── Entries supplied

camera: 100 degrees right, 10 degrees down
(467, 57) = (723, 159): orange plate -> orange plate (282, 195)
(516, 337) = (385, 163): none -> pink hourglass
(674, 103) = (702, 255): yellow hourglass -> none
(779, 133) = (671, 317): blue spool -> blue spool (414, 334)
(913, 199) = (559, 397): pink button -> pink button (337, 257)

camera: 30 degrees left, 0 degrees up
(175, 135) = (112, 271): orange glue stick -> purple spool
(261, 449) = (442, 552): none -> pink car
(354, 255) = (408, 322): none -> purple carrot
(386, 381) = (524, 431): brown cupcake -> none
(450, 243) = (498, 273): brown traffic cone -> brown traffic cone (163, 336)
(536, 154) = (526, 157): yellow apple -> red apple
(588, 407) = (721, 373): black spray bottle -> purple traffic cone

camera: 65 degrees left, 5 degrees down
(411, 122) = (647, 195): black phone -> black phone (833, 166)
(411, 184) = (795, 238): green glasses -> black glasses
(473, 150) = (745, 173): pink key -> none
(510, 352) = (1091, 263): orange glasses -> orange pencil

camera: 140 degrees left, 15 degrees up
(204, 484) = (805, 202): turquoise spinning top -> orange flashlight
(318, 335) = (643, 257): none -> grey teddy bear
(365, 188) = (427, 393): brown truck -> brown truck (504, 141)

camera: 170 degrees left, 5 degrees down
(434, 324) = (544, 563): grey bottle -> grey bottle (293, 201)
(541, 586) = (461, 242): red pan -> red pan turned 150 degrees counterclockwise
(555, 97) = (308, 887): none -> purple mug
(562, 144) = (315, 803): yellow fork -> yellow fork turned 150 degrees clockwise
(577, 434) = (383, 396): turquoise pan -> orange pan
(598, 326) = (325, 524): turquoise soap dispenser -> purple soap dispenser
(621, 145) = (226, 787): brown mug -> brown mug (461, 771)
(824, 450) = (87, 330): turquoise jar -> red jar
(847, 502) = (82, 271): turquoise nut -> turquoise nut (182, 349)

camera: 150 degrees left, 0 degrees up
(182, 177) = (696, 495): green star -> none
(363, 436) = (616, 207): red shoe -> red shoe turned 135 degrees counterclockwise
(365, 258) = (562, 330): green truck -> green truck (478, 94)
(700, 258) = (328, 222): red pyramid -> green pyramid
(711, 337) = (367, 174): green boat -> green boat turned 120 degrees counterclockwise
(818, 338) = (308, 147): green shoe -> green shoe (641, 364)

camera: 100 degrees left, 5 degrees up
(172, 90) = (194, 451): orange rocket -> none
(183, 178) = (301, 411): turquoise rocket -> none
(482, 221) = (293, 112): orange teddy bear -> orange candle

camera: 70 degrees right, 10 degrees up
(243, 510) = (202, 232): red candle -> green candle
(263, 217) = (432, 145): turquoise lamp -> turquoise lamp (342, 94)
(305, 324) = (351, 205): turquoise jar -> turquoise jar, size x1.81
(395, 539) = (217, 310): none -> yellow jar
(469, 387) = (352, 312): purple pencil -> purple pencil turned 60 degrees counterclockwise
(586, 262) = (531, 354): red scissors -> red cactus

────

--- Exercise requirements ---
Nothing may be left out or altered: reproduce the complete listing.

--- Exercise response ---
camera: 100 degrees right, 10 degrees down
(467, 57) = (723, 159): orange plate -> orange plate (282, 195)
(516, 337) = (385, 163): none -> pink hourglass
(674, 103) = (702, 255): yellow hourglass -> none
(779, 133) = (671, 317): blue spool -> blue spool (414, 334)
(913, 199) = (559, 397): pink button -> pink button (337, 257)

camera: 30 degrees left, 0 degrees up
(175, 135) = (112, 271): orange glue stick -> purple spool
(261, 449) = (442, 552): none -> pink car
(354, 255) = (408, 322): none -> purple carrot
(386, 381) = (524, 431): brown cupcake -> none
(450, 243) = (498, 273): brown traffic cone -> brown traffic cone (163, 336)
(536, 154) = (526, 157): yellow apple -> red apple
(588, 407) = (721, 373): black spray bottle -> purple traffic cone

camera: 65 degrees left, 5 degrees down
(411, 122) = (647, 195): black phone -> black phone (833, 166)
(411, 184) = (795, 238): green glasses -> black glasses
(473, 150) = (745, 173): pink key -> none
(510, 352) = (1091, 263): orange glasses -> orange pencil

camera: 140 degrees left, 15 degrees up
(204, 484) = (805, 202): turquoise spinning top -> orange flashlight
(318, 335) = (643, 257): none -> grey teddy bear
(365, 188) = (427, 393): brown truck -> brown truck (504, 141)

camera: 170 degrees left, 5 degrees down
(434, 324) = (544, 563): grey bottle -> grey bottle (293, 201)
(541, 586) = (461, 242): red pan -> red pan turned 150 degrees counterclockwise
(555, 97) = (308, 887): none -> purple mug
(562, 144) = (315, 803): yellow fork -> yellow fork turned 150 degrees clockwise
(577, 434) = (383, 396): turquoise pan -> orange pan
(598, 326) = (325, 524): turquoise soap dispenser -> purple soap dispenser
(621, 145) = (226, 787): brown mug -> brown mug (461, 771)
(824, 450) = (87, 330): turquoise jar -> red jar
(847, 502) = (82, 271): turquoise nut -> turquoise nut (182, 349)

camera: 150 degrees left, 0 degrees up
(182, 177) = (696, 495): green star -> none
(363, 436) = (616, 207): red shoe -> red shoe turned 135 degrees counterclockwise
(365, 258) = (562, 330): green truck -> green truck (478, 94)
(700, 258) = (328, 222): red pyramid -> green pyramid
(711, 337) = (367, 174): green boat -> green boat turned 120 degrees counterclockwise
(818, 338) = (308, 147): green shoe -> green shoe (641, 364)

camera: 100 degrees left, 5 degrees up
(172, 90) = (194, 451): orange rocket -> none
(183, 178) = (301, 411): turquoise rocket -> none
(482, 221) = (293, 112): orange teddy bear -> orange candle

camera: 70 degrees right, 10 degrees up
(243, 510) = (202, 232): red candle -> green candle
(263, 217) = (432, 145): turquoise lamp -> turquoise lamp (342, 94)
(305, 324) = (351, 205): turquoise jar -> turquoise jar, size x1.81
(395, 539) = (217, 310): none -> yellow jar
(469, 387) = (352, 312): purple pencil -> purple pencil turned 60 degrees counterclockwise
(586, 262) = (531, 354): red scissors -> red cactus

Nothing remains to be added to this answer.